Work to complete: Check each line of the material below for the string "diode" and reply with how many have it, nothing more.

Provided records:

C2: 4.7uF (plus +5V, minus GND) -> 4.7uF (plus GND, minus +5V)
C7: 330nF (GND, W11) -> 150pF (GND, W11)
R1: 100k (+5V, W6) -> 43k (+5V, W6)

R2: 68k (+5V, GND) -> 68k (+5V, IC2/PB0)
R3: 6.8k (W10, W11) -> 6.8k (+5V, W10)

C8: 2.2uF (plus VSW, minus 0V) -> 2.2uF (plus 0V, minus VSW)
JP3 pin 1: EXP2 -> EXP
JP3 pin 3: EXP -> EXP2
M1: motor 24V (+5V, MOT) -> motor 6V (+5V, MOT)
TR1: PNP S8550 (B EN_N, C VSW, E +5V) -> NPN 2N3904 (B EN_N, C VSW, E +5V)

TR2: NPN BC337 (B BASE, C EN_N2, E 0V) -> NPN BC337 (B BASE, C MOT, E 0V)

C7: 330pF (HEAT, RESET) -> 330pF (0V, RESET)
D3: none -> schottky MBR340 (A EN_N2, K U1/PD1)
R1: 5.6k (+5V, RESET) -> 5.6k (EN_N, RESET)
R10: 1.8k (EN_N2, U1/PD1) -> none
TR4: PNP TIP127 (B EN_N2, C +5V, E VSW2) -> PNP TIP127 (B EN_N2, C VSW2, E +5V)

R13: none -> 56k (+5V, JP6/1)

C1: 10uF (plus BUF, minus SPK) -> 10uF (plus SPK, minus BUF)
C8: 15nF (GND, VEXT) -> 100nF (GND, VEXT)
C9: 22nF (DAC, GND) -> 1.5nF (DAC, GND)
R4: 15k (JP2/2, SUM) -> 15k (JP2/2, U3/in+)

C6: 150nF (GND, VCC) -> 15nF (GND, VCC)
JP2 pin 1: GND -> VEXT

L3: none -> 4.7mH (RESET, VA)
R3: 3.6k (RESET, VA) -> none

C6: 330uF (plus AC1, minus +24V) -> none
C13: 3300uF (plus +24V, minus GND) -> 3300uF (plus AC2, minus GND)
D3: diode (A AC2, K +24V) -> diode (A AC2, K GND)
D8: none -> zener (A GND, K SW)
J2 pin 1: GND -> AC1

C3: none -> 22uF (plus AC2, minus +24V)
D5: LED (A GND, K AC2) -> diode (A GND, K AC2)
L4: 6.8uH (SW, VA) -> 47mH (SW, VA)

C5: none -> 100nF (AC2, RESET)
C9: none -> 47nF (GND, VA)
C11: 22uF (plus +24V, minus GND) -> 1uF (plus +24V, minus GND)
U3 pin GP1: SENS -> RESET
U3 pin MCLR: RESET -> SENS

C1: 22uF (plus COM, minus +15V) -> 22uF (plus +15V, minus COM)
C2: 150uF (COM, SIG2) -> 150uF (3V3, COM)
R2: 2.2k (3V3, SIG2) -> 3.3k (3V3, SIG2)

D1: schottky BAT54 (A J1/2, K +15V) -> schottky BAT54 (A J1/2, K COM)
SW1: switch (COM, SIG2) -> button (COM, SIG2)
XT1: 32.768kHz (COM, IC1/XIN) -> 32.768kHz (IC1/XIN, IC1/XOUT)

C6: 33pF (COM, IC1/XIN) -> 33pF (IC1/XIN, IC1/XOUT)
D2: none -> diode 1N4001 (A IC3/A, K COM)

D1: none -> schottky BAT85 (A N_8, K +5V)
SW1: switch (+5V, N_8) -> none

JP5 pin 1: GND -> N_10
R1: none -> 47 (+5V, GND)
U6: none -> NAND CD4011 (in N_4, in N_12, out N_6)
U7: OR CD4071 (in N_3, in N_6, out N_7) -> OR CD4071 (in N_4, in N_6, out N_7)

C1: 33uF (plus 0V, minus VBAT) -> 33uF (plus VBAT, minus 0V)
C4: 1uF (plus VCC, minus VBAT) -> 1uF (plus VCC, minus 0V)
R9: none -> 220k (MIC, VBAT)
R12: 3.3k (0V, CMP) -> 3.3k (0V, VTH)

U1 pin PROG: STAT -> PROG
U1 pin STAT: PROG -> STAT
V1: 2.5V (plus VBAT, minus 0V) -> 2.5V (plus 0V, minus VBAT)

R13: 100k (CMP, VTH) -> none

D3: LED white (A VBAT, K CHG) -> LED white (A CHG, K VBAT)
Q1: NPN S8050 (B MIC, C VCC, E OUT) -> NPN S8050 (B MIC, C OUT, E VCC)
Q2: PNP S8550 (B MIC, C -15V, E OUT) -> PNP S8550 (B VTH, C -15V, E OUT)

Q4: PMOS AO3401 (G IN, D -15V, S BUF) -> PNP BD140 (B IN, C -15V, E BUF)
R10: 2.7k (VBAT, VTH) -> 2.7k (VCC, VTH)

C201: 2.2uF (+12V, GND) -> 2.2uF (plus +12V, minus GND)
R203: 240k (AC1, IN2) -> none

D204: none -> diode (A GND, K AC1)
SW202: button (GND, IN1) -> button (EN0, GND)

Written response: 4